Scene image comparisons
——————

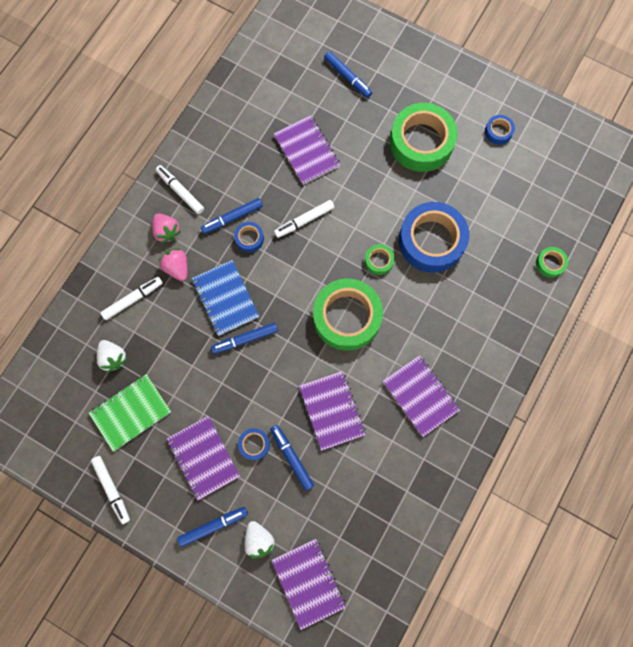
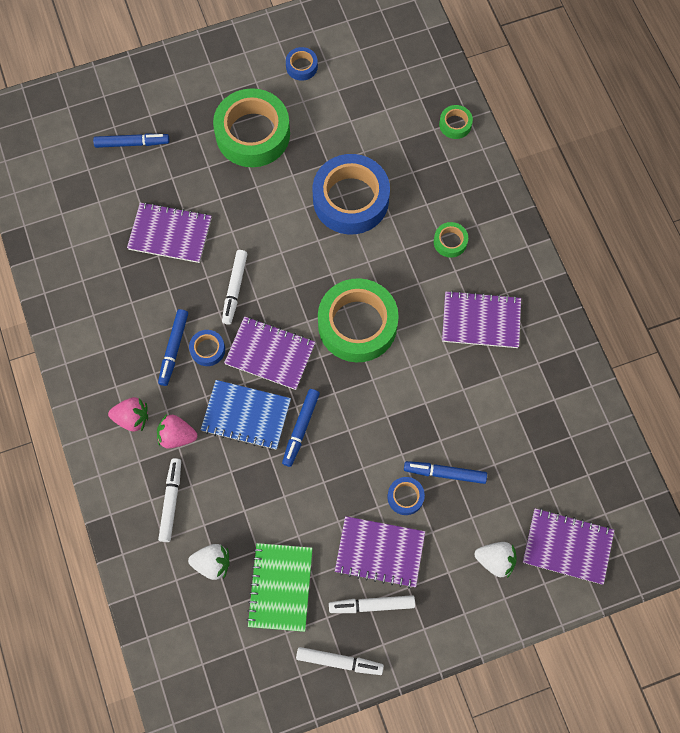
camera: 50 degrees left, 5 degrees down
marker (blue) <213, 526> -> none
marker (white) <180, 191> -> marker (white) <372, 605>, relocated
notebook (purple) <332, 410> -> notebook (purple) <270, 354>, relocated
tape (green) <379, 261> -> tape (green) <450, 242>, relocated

——————

» EXERCISE INSTRUCTIONS
Counting only lines that contain "marker", what is the total for the entries above? Give the number alone.

» FINAL ANSWER
2